[Start Dataset extract]

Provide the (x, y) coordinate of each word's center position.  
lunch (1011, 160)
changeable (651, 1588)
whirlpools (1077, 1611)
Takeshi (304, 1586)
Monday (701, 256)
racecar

[End Dataset extract]

What is required: Can you write out every line of the records above again, requests included, with each number in the answer coordinates increased by 11?

Full answer:
Provide the (x, y) coordinate of each word's center position.  
lunch (1022, 171)
changeable (662, 1599)
whirlpools (1088, 1622)
Takeshi (315, 1597)
Monday (712, 267)
racecar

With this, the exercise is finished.